* _THE PROBLEM_:
Take from the material every line that contains the word "mushroom".

DATA TO EXAMINE START

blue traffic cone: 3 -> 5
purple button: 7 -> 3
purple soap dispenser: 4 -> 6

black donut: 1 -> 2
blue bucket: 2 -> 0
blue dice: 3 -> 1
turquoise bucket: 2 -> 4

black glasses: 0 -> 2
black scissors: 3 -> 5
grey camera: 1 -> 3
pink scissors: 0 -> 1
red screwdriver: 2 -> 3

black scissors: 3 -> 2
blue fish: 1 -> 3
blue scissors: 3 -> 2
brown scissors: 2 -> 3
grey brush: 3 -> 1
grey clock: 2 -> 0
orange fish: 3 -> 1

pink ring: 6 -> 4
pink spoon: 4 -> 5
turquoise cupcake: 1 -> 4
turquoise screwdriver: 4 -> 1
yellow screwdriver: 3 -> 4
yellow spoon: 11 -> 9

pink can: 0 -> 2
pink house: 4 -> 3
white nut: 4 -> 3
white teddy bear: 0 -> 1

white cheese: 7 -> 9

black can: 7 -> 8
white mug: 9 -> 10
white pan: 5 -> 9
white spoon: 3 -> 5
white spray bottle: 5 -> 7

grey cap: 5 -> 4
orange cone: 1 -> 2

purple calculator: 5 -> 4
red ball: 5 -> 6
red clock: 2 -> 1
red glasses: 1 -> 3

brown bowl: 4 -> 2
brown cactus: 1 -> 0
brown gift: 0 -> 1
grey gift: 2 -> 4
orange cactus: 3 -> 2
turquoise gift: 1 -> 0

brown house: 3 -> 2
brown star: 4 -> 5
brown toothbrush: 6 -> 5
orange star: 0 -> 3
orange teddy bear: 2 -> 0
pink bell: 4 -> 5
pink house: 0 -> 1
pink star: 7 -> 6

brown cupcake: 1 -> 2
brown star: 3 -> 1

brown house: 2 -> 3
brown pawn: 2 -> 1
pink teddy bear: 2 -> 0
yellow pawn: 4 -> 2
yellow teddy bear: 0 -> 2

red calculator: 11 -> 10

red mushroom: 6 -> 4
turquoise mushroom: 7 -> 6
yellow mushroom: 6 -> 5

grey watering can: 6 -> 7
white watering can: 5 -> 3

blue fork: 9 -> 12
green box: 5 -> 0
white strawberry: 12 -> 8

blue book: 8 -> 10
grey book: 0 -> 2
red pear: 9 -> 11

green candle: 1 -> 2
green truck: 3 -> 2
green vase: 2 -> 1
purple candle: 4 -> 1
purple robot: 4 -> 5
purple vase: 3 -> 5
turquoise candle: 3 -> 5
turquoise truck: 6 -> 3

DATA TO EXAMINE END

* _YOUR RESPONSE_:
red mushroom: 6 -> 4
turquoise mushroom: 7 -> 6
yellow mushroom: 6 -> 5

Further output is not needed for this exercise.